# EXERCISE OBJECTIVE
For this exercise, return only the lines in the records below from the one holding "green semicircle: (64, 109)" through the one holding "purple trapezoid: (125, 305)", including both, exactly as they appear and without pictures.

# GIVEN ENTRIES
──────────────────────────────

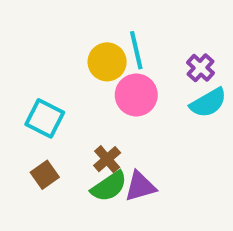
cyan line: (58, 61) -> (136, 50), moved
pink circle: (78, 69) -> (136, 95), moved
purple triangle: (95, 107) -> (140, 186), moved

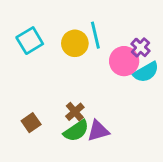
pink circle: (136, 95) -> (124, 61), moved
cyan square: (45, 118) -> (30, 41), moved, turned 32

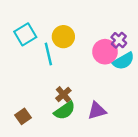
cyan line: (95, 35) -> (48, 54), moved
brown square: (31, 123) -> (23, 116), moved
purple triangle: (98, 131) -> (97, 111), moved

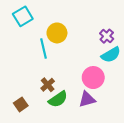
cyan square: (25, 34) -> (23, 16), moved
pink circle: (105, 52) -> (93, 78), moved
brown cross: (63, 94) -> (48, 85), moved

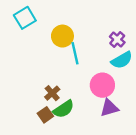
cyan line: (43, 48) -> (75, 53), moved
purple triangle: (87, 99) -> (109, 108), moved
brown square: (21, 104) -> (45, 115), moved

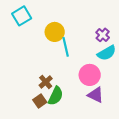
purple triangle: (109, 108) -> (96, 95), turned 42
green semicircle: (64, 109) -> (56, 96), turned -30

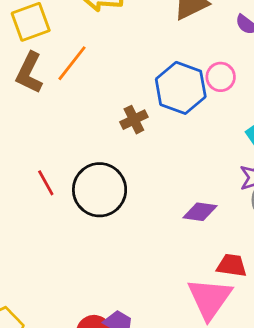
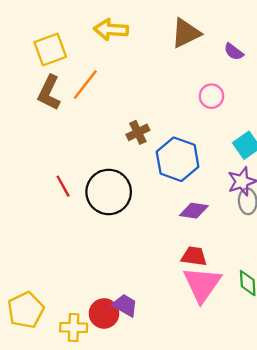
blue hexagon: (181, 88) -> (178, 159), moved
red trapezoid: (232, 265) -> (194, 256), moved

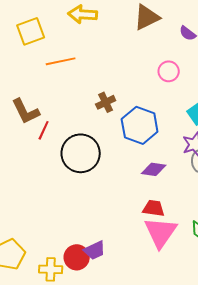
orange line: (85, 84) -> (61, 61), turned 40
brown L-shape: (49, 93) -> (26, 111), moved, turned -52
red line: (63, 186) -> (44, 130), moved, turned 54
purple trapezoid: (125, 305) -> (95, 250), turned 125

──────────────────────────────

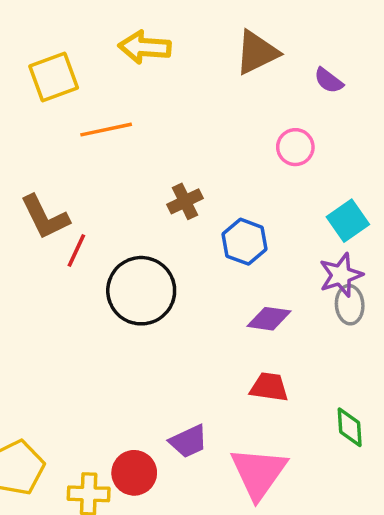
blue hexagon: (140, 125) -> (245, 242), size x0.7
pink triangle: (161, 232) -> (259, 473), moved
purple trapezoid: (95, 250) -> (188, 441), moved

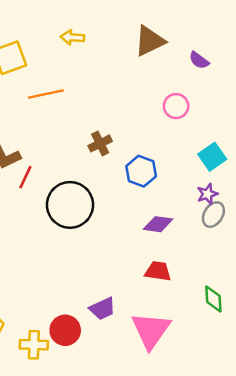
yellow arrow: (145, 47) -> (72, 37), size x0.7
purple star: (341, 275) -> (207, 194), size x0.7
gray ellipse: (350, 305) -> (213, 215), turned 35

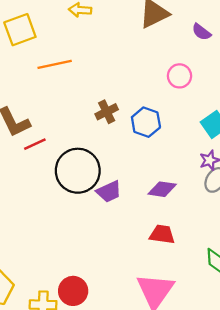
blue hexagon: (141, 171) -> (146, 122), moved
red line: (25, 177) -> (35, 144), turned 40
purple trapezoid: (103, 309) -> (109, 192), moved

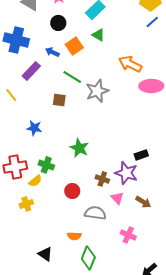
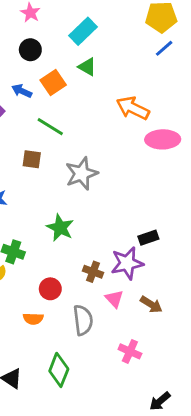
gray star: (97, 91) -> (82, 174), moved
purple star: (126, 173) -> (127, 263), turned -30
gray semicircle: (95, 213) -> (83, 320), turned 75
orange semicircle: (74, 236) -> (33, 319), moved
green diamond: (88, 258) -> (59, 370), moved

──────────────────────────────

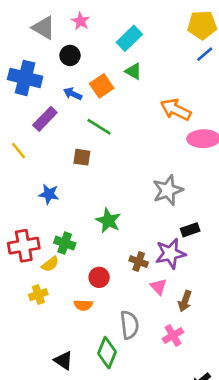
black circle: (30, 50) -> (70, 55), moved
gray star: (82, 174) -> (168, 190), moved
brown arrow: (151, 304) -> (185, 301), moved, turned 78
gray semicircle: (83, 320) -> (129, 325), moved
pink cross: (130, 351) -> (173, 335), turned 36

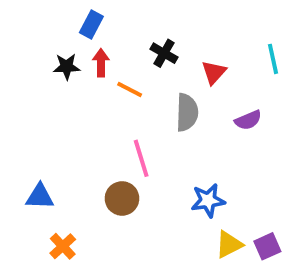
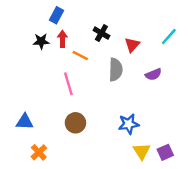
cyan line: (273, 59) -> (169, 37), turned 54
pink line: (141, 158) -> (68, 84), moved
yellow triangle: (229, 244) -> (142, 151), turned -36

──────────────────────────────

# SOLUTION
green semicircle: (64, 109) -> (56, 96), turned -30

blue hexagon: (181, 88) -> (178, 159), moved
red trapezoid: (232, 265) -> (194, 256), moved

orange line: (85, 84) -> (61, 61), turned 40
brown L-shape: (49, 93) -> (26, 111), moved, turned -52
red line: (63, 186) -> (44, 130), moved, turned 54
purple trapezoid: (125, 305) -> (95, 250), turned 125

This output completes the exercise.